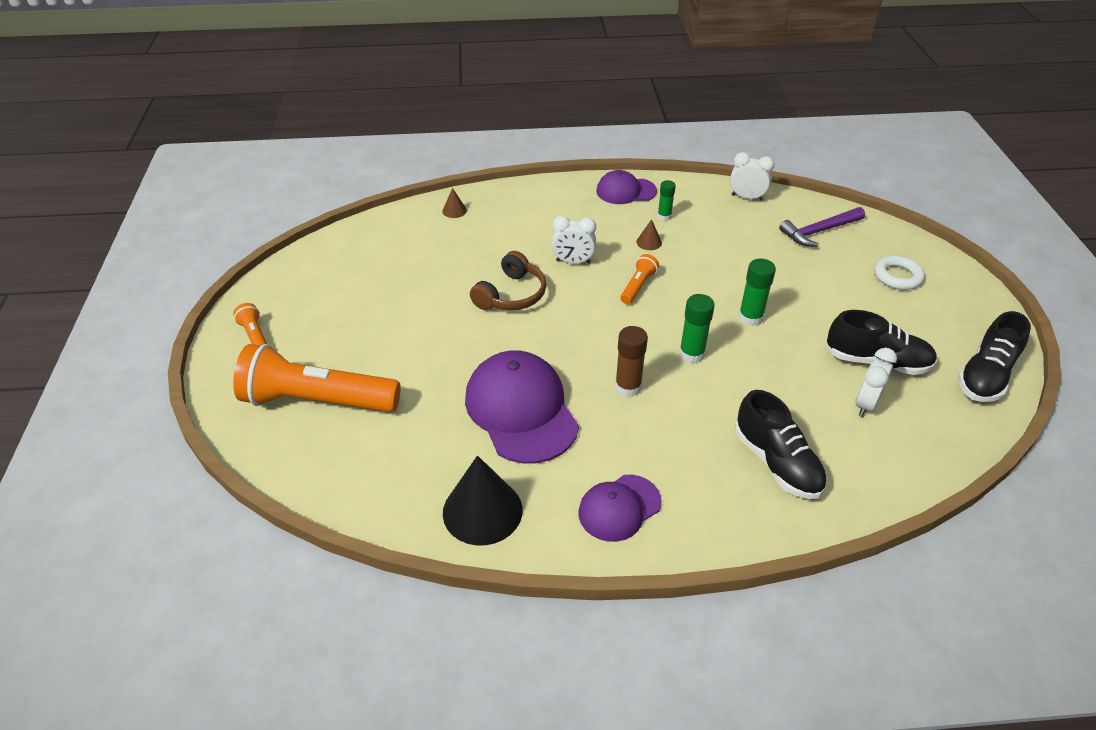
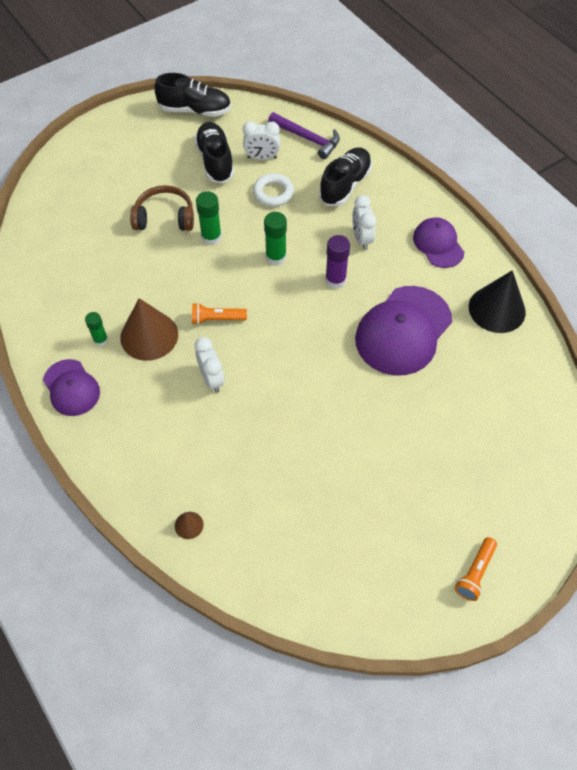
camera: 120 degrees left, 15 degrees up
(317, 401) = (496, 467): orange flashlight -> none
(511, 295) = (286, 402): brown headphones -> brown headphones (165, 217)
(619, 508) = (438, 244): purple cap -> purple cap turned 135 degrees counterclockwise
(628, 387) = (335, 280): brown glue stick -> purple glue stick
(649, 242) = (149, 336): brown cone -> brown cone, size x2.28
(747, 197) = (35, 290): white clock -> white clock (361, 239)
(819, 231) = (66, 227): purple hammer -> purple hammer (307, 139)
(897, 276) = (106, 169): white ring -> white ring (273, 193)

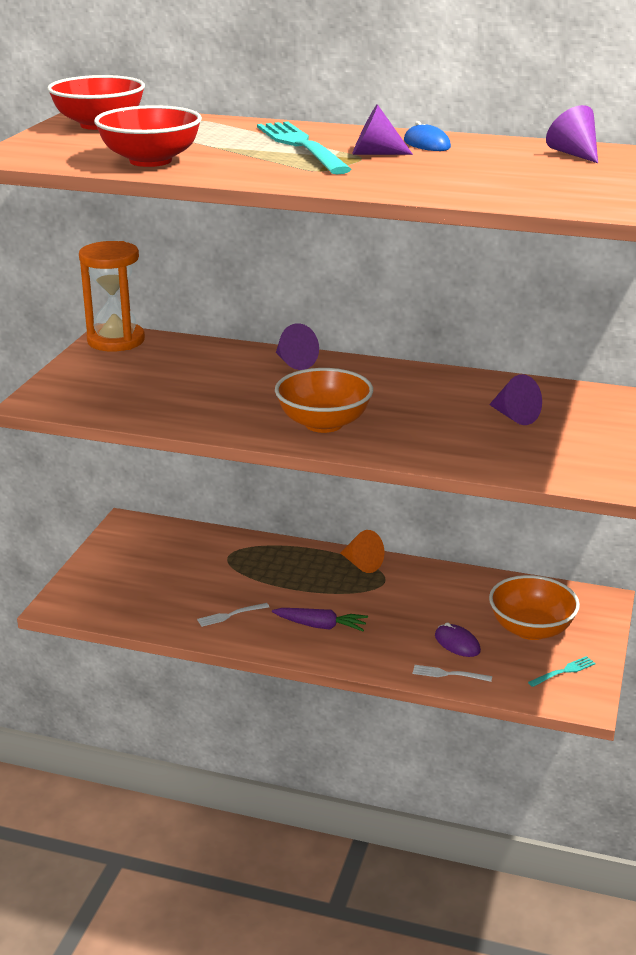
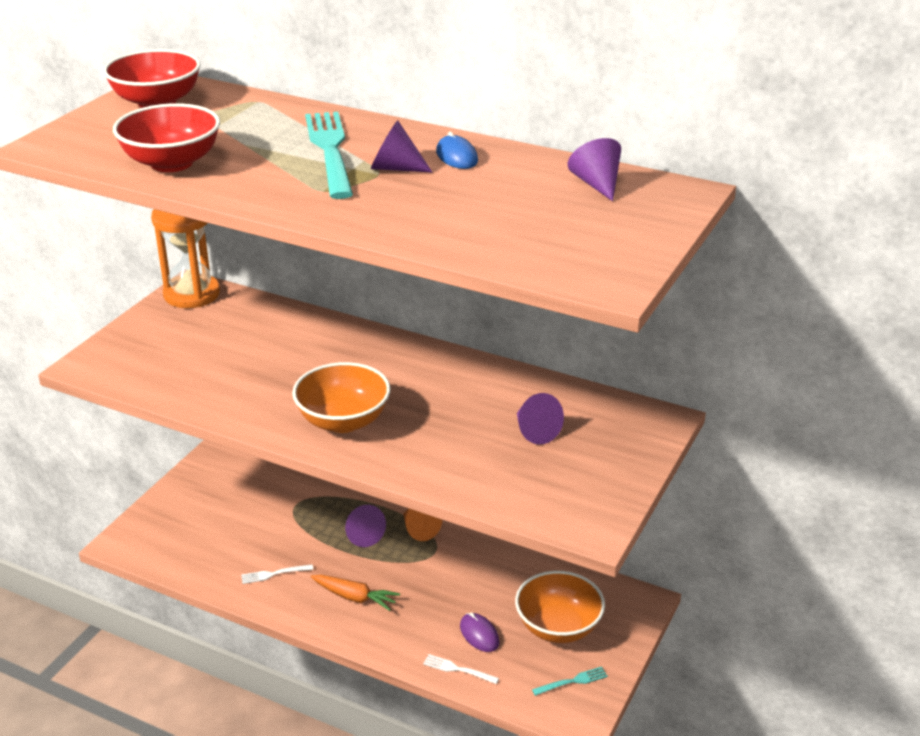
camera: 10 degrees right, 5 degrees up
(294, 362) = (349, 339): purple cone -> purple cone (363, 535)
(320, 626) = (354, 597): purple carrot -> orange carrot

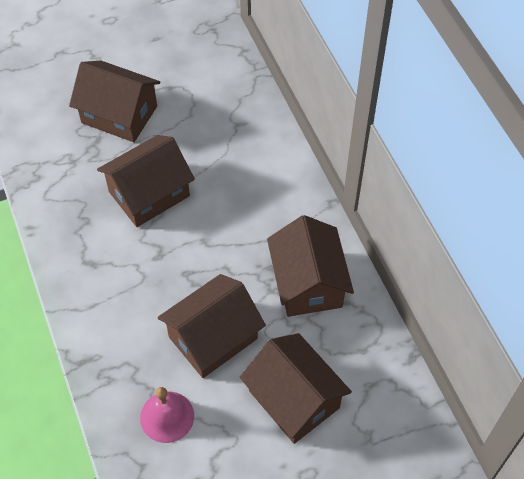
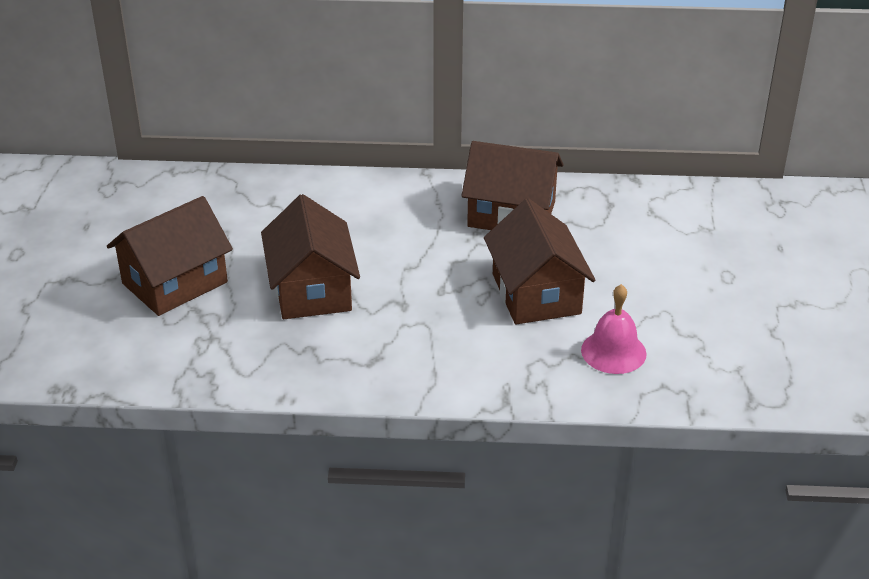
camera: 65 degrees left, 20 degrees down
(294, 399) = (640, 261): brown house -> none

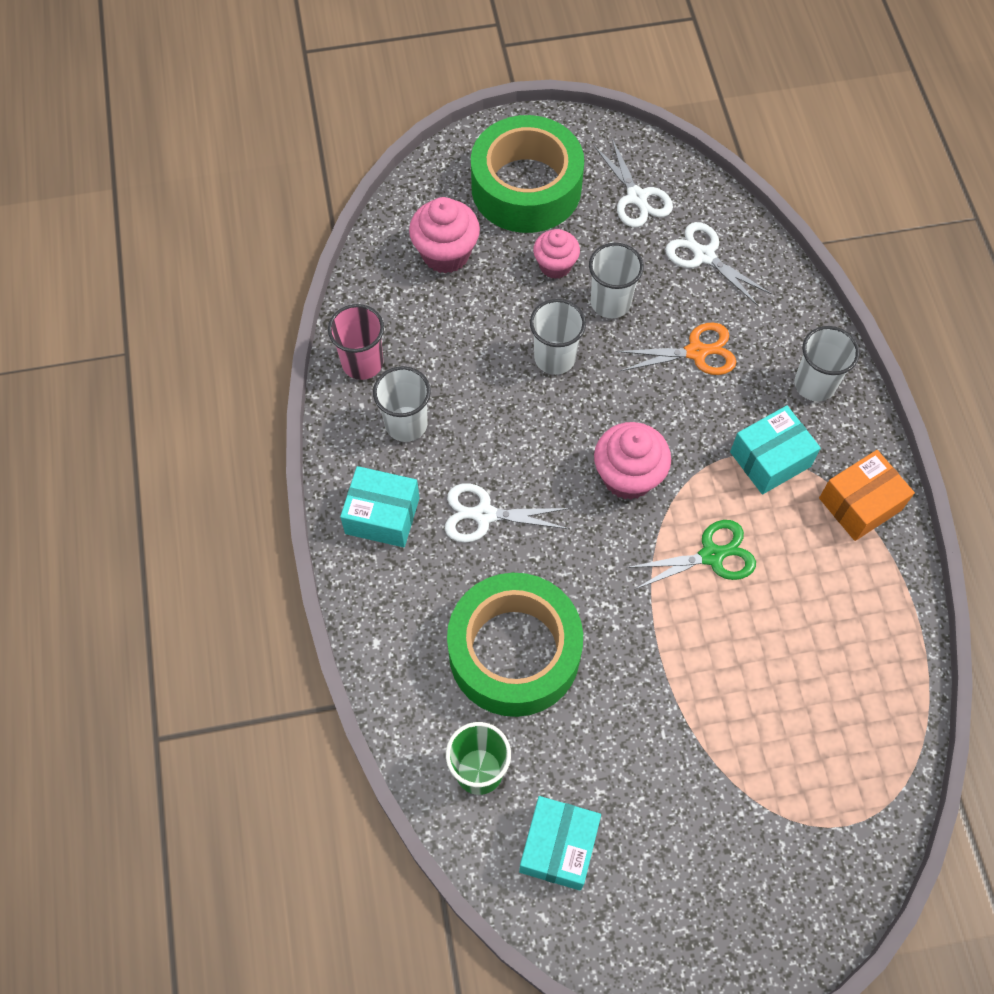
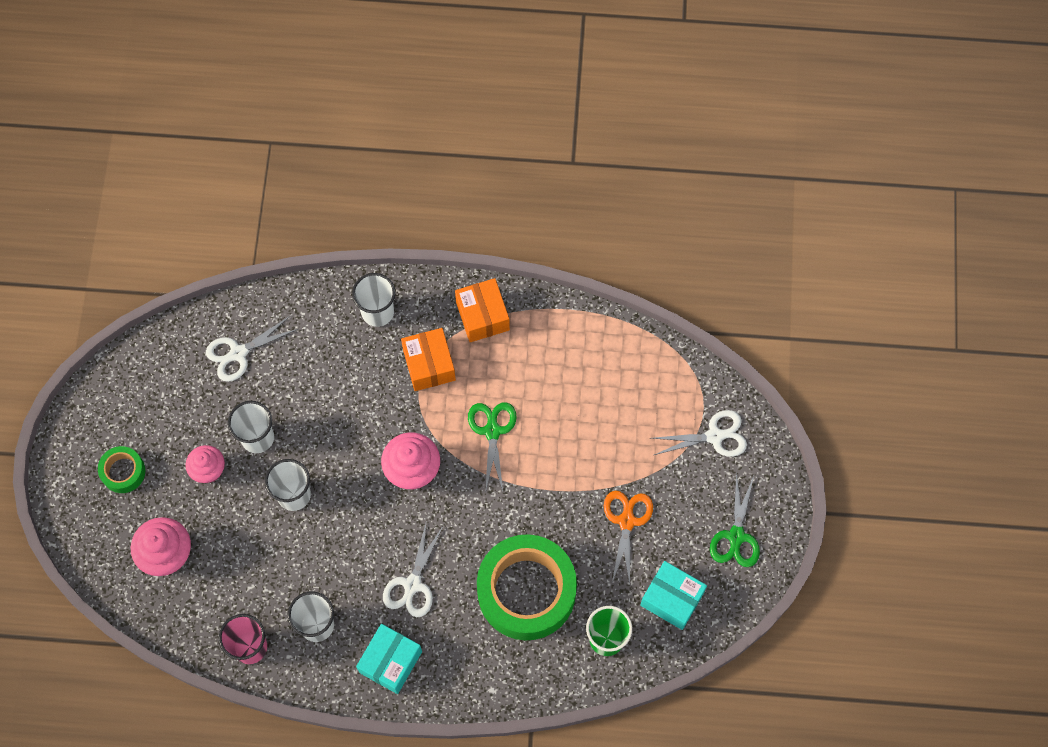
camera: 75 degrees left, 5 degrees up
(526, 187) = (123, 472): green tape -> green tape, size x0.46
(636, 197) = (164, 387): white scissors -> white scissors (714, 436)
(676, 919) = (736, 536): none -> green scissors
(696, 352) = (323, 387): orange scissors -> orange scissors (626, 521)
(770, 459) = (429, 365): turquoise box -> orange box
########################################
= EXERCISE AIM =
Only the lines that lie between the start of the listing and the line containing "(819, 231) = (66, 227): purple", both included, belong in the answer; write them out exactly and omit pictures.

= EXERCISE SOLUTION =
camera: 120 degrees left, 15 degrees up
(317, 401) = (496, 467): orange flashlight -> none
(511, 295) = (286, 402): brown headphones -> brown headphones (165, 217)
(619, 508) = (438, 244): purple cap -> purple cap turned 135 degrees counterclockwise
(628, 387) = (335, 280): brown glue stick -> purple glue stick
(649, 242) = (149, 336): brown cone -> brown cone, size x2.28
(747, 197) = (35, 290): white clock -> white clock (361, 239)
(819, 231) = (66, 227): purple hammer -> purple hammer (307, 139)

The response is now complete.